Exercise:
Your task is to copy the lines of the data below from the line holding "GPS3 pin TX: D2 -> D11" through the line holding "SERVO2 pin PWM: D4 -> D2", inclusive, exactly and with nothing added.

Itemized modification records:
>>>>>

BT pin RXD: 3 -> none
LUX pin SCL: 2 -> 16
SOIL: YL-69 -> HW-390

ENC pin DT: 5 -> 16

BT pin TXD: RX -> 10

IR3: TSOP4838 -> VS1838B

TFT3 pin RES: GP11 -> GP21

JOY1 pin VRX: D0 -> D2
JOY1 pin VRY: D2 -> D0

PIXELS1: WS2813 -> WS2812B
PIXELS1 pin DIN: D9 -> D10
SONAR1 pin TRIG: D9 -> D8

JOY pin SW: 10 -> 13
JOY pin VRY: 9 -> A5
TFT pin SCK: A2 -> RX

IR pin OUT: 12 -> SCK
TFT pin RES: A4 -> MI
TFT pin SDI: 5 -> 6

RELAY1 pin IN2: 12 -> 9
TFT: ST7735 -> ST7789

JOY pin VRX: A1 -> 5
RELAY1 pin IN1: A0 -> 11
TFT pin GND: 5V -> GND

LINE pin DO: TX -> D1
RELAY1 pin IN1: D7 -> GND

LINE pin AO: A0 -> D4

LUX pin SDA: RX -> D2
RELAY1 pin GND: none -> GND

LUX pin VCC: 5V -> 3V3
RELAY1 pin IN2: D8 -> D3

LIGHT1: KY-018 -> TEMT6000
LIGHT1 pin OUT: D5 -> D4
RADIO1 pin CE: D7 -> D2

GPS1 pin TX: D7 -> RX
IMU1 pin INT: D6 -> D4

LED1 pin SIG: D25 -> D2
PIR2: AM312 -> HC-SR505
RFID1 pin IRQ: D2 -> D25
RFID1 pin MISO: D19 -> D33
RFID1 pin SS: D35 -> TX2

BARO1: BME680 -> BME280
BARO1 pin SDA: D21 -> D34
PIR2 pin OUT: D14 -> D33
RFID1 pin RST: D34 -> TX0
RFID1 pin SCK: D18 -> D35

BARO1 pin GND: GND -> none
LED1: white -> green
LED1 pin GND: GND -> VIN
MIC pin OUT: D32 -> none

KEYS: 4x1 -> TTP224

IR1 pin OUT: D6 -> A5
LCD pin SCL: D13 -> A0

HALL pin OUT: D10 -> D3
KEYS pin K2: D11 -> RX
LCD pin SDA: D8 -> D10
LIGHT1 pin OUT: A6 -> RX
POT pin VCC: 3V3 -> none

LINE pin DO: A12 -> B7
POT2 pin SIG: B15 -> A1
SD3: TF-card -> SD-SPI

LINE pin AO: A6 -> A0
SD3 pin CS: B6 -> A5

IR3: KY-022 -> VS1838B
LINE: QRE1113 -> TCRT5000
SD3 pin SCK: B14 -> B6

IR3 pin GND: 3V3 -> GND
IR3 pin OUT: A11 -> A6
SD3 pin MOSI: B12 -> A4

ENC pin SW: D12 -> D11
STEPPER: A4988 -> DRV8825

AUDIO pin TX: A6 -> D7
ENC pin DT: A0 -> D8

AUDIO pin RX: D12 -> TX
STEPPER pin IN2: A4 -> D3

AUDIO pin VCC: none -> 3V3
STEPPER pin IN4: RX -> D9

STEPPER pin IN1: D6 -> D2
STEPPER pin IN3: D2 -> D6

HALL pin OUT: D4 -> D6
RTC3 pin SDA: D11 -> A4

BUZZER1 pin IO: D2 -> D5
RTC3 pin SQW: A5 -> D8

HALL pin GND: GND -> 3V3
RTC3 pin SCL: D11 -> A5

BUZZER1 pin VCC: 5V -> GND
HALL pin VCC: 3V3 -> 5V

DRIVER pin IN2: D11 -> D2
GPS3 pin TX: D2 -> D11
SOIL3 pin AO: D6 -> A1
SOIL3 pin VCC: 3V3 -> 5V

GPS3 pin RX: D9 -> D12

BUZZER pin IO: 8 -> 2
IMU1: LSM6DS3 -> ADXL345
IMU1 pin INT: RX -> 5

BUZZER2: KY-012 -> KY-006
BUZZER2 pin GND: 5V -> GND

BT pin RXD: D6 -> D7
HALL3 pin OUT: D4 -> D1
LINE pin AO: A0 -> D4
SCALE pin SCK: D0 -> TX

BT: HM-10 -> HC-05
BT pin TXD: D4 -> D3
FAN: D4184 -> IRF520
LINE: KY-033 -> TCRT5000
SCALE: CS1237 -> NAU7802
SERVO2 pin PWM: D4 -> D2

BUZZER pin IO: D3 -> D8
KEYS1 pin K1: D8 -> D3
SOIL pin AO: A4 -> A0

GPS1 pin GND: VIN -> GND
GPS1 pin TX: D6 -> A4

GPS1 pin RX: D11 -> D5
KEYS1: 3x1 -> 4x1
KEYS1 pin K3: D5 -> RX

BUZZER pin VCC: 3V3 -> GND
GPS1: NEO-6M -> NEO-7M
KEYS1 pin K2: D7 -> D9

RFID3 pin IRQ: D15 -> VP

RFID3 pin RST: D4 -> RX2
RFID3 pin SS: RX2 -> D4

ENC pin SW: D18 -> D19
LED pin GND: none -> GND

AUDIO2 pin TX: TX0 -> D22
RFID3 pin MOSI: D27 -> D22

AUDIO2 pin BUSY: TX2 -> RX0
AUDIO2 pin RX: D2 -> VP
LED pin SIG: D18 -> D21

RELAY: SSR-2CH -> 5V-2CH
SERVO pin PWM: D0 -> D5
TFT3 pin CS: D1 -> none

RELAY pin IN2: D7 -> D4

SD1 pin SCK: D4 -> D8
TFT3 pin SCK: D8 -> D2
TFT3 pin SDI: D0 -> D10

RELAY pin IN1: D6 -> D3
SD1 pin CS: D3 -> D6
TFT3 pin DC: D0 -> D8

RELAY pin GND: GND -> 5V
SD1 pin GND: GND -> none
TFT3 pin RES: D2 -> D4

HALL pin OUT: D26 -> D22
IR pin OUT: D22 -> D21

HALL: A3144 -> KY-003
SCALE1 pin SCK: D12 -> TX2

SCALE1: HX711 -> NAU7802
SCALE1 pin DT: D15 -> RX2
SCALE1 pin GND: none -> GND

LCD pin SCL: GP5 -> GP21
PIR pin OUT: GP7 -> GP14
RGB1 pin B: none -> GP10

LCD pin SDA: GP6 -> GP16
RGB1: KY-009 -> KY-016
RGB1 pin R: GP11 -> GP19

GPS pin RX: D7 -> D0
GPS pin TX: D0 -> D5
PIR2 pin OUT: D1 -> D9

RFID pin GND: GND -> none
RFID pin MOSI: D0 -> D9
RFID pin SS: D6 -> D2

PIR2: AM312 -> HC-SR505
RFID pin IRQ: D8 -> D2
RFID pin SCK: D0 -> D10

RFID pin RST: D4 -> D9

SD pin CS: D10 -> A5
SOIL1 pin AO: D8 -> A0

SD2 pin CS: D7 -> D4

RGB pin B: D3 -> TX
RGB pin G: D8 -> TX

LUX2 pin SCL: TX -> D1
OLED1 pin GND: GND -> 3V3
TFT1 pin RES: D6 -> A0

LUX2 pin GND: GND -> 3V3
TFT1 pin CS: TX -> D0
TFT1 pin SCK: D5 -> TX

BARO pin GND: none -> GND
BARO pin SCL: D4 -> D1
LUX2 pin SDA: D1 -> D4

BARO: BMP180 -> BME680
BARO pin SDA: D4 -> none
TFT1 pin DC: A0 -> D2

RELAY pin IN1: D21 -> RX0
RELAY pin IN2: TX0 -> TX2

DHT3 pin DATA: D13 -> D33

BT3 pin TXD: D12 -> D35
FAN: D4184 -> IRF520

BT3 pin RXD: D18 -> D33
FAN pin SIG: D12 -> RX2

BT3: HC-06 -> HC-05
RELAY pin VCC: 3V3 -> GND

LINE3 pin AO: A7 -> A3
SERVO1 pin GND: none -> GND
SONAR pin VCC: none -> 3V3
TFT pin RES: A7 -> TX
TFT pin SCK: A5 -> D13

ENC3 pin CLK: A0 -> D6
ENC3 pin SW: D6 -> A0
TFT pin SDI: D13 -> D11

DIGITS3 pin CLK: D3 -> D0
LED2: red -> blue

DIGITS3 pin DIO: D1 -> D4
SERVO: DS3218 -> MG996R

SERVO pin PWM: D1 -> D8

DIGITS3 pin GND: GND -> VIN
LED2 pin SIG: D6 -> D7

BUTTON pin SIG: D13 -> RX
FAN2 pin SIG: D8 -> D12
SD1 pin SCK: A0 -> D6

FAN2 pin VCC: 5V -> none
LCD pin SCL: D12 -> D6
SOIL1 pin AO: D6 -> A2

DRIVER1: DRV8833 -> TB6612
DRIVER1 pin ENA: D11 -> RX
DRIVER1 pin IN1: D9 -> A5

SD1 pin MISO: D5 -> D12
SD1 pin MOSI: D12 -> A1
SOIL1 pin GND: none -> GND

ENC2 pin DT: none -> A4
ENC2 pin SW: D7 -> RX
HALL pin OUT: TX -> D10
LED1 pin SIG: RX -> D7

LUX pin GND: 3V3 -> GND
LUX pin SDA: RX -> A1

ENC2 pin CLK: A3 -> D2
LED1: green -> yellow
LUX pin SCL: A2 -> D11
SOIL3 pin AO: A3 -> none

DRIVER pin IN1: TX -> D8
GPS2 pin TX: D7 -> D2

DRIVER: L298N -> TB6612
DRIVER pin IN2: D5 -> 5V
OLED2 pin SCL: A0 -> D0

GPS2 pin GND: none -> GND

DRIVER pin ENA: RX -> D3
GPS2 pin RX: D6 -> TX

<<<<<

Expected output:
GPS3 pin TX: D2 -> D11
SOIL3 pin AO: D6 -> A1
SOIL3 pin VCC: 3V3 -> 5V

GPS3 pin RX: D9 -> D12

BUZZER pin IO: 8 -> 2
IMU1: LSM6DS3 -> ADXL345
IMU1 pin INT: RX -> 5

BUZZER2: KY-012 -> KY-006
BUZZER2 pin GND: 5V -> GND

BT pin RXD: D6 -> D7
HALL3 pin OUT: D4 -> D1
LINE pin AO: A0 -> D4
SCALE pin SCK: D0 -> TX

BT: HM-10 -> HC-05
BT pin TXD: D4 -> D3
FAN: D4184 -> IRF520
LINE: KY-033 -> TCRT5000
SCALE: CS1237 -> NAU7802
SERVO2 pin PWM: D4 -> D2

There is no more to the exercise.